What to do
From the line with "C5: none -> 1nF (-9V, VA)" to the line with "R5: 1.5M (N002, N008) -> 1M (N002, N008)", output every line below exactly, both ends included. Skip the pictures.

Exercise material

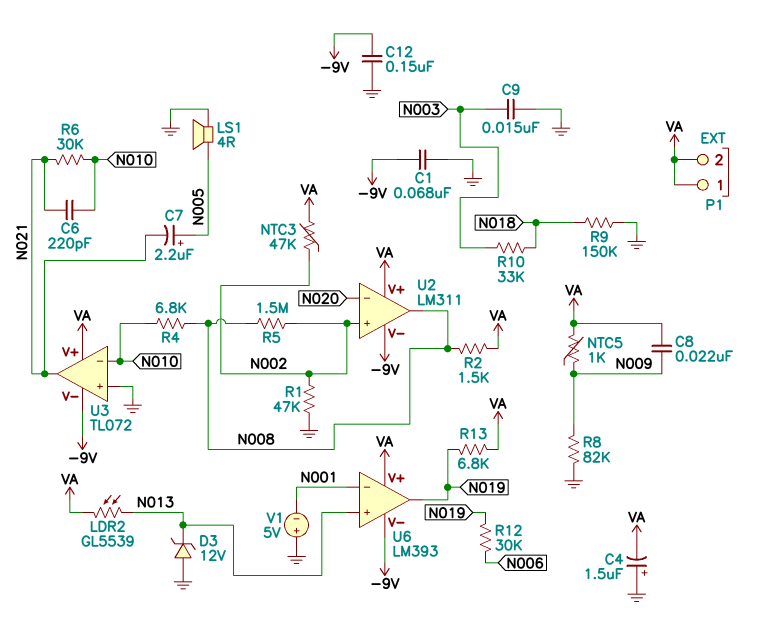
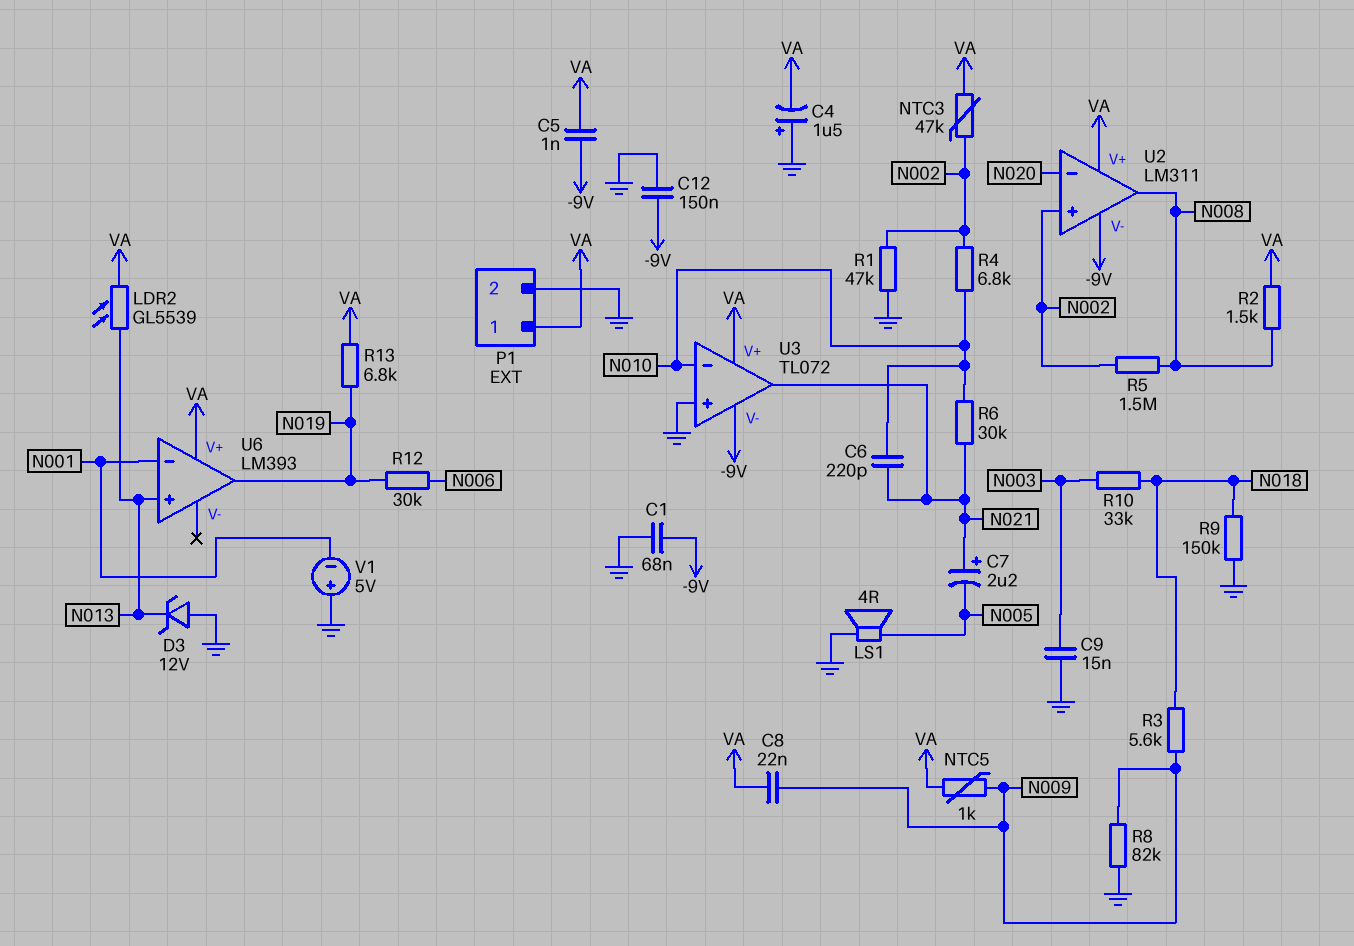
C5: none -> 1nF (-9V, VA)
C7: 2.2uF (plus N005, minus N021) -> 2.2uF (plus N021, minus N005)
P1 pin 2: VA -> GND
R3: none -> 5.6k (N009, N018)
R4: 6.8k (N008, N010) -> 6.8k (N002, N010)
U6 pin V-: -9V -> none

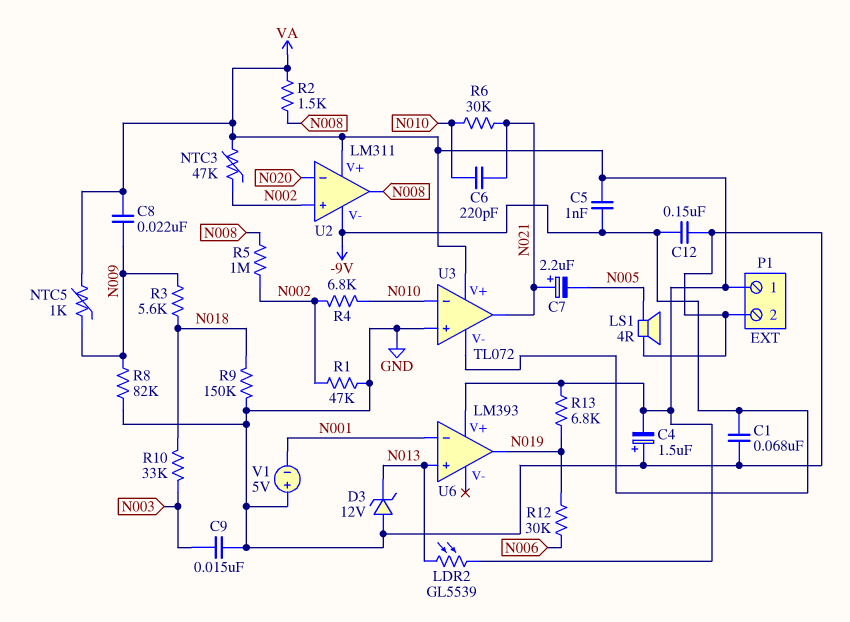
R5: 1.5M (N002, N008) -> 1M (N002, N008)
--
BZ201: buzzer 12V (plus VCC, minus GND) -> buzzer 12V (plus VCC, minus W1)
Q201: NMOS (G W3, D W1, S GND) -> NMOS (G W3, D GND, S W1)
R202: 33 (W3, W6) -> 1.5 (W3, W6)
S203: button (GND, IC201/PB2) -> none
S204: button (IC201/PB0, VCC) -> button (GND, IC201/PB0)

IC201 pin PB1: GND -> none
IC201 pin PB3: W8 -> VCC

Answer section
C5: none -> 1nF (-9V, VA)
C7: 2.2uF (plus N005, minus N021) -> 2.2uF (plus N021, minus N005)
P1 pin 2: VA -> GND
R3: none -> 5.6k (N009, N018)
R4: 6.8k (N008, N010) -> 6.8k (N002, N010)
U6 pin V-: -9V -> none

R5: 1.5M (N002, N008) -> 1M (N002, N008)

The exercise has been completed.